Please repeat, unchanged, the lines at the top of the listing below, ending with the one that has "grey cutting board: 5 -> 6".

START RECORDS

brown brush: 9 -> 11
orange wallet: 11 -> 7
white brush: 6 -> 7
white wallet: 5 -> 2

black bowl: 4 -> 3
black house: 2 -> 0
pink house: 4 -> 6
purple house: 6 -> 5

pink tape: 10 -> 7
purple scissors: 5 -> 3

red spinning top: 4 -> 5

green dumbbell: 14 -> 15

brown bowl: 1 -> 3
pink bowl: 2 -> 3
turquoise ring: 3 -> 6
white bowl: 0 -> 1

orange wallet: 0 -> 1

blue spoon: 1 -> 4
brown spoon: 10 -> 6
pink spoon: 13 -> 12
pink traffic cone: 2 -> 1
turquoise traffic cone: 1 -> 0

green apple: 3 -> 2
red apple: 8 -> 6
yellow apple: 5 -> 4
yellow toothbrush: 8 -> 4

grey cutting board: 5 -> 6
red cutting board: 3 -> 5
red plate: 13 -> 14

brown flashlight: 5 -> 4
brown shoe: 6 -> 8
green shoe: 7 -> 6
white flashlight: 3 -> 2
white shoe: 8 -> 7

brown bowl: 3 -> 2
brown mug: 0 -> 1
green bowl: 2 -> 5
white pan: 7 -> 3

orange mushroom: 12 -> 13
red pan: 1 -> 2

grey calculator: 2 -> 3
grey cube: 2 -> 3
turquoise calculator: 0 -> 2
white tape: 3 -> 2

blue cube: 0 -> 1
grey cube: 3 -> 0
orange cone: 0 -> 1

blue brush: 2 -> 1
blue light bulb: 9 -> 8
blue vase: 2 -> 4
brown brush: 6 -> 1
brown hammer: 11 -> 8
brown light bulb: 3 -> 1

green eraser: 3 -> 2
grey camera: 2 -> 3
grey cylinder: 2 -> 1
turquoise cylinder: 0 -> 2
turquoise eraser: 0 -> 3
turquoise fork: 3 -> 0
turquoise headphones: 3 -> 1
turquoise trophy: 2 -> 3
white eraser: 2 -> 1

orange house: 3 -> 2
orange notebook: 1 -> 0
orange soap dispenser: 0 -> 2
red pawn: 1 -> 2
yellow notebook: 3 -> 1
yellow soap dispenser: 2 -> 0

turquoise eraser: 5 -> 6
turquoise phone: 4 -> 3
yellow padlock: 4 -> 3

END RECORDS

ANSWER FOR THIS EXERCISE:
brown brush: 9 -> 11
orange wallet: 11 -> 7
white brush: 6 -> 7
white wallet: 5 -> 2

black bowl: 4 -> 3
black house: 2 -> 0
pink house: 4 -> 6
purple house: 6 -> 5

pink tape: 10 -> 7
purple scissors: 5 -> 3

red spinning top: 4 -> 5

green dumbbell: 14 -> 15

brown bowl: 1 -> 3
pink bowl: 2 -> 3
turquoise ring: 3 -> 6
white bowl: 0 -> 1

orange wallet: 0 -> 1

blue spoon: 1 -> 4
brown spoon: 10 -> 6
pink spoon: 13 -> 12
pink traffic cone: 2 -> 1
turquoise traffic cone: 1 -> 0

green apple: 3 -> 2
red apple: 8 -> 6
yellow apple: 5 -> 4
yellow toothbrush: 8 -> 4

grey cutting board: 5 -> 6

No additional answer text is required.